## Goal of the exercise
Print each record that follows exactly, leaving the pictures behind.

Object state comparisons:
···

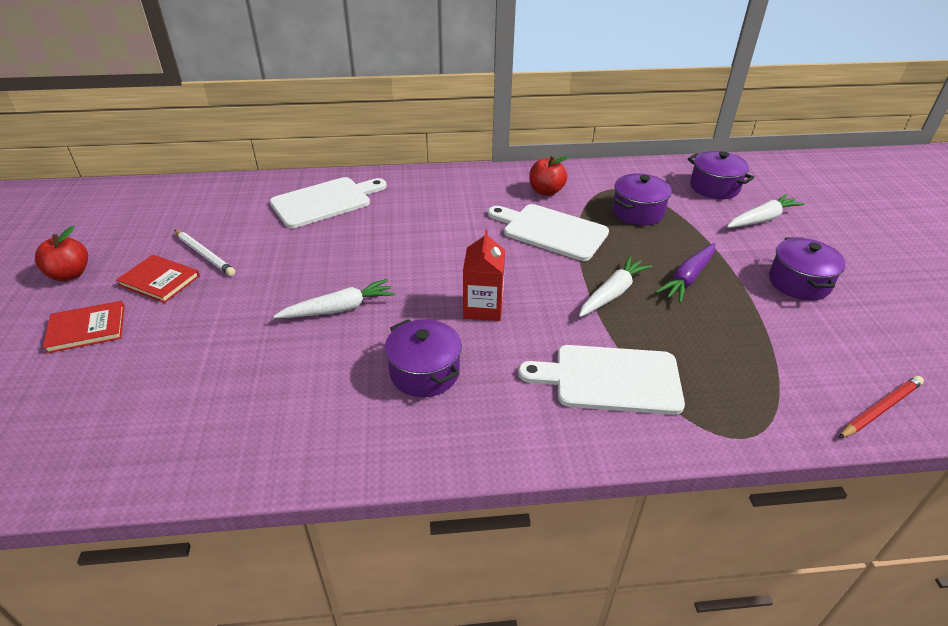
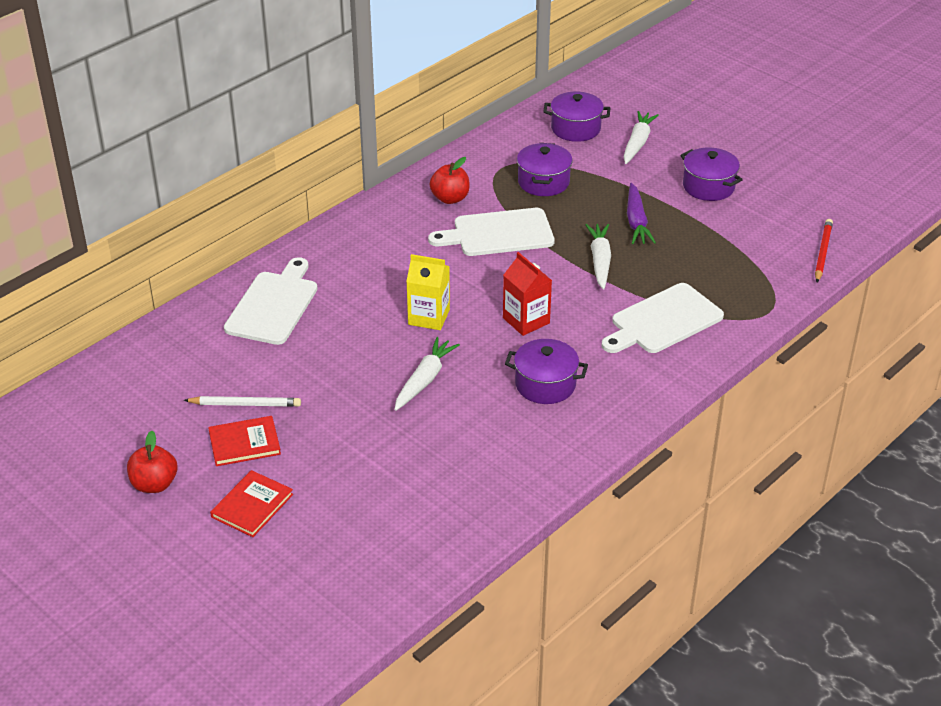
camera: 40 degrees left, 0 degrees up
none -> yellow carton [406,254,450,330]

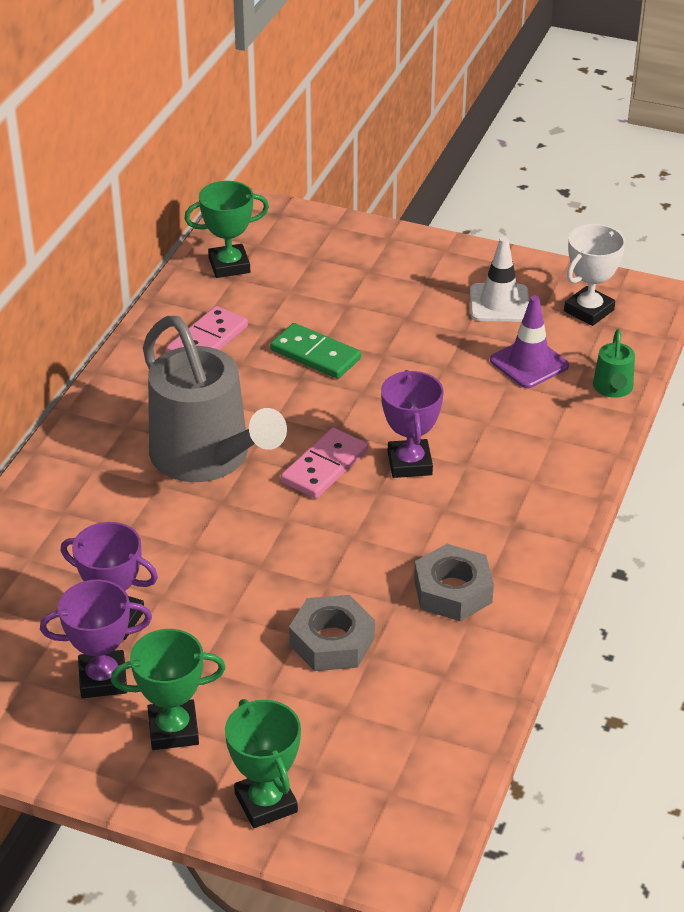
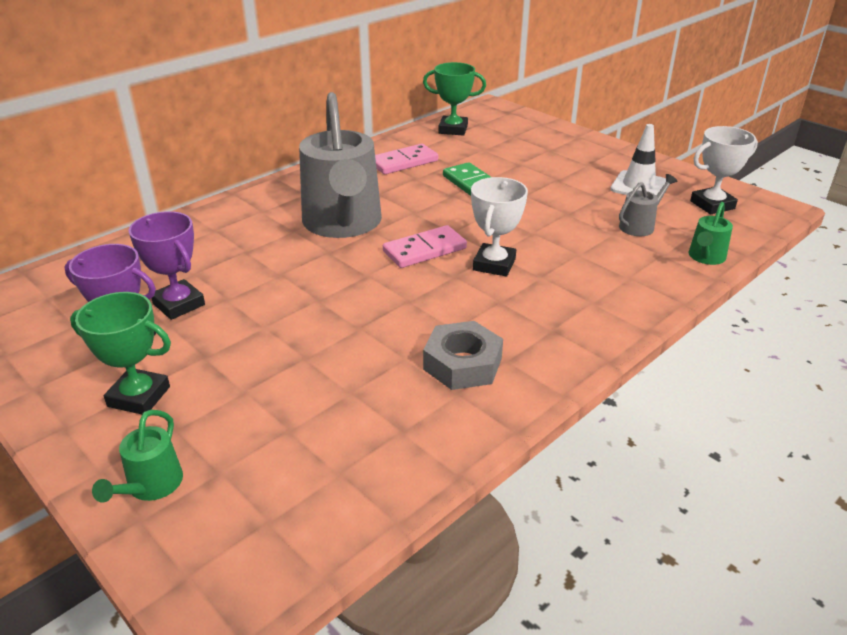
camera: 25 degrees right, 5 degrees down
green trophy [225,699,301,828] -> green watering can [92,410,183,503]
grey nut [289,595,375,671] -> none
purple trophy [381,370,444,478] -> white trophy [471,177,528,277]
purple traffic cone [490,296,569,388] -> grey watering can [619,174,677,236]

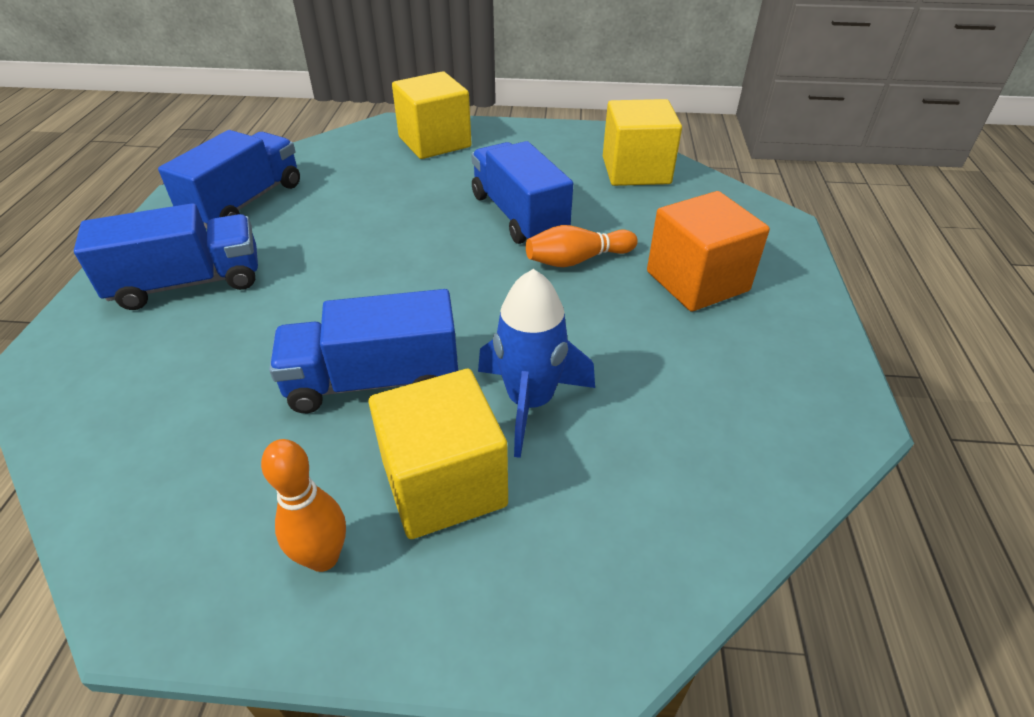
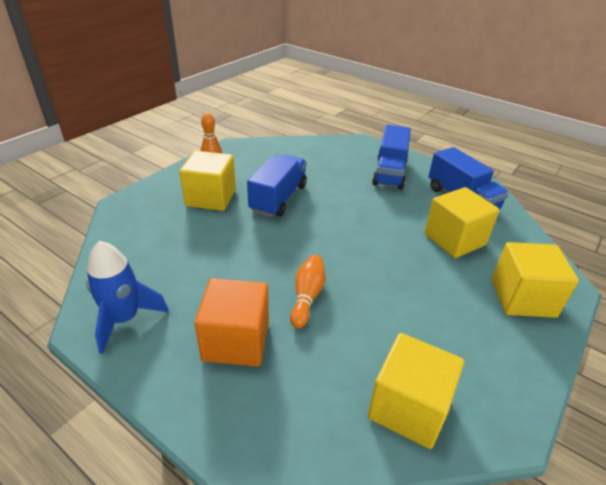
camera: 120 degrees right, 5 degrees down
blue truck [471,141,573,244] -> none
blue rocket [478,269,595,458] -> blue rocket moved to [86,241,169,354]
none -> yellow cube [424,187,500,258]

···

## Solution below
camera: 40 degrees left, 0 degrees up
none -> yellow carton [406,254,450,330]

camera: 25 degrees right, 5 degrees down
green trophy [225,699,301,828] -> green watering can [92,410,183,503]
grey nut [289,595,375,671] -> none
purple trophy [381,370,444,478] -> white trophy [471,177,528,277]
purple traffic cone [490,296,569,388] -> grey watering can [619,174,677,236]

camera: 120 degrees right, 5 degrees down
blue truck [471,141,573,244] -> none
blue rocket [478,269,595,458] -> blue rocket moved to [86,241,169,354]
none -> yellow cube [424,187,500,258]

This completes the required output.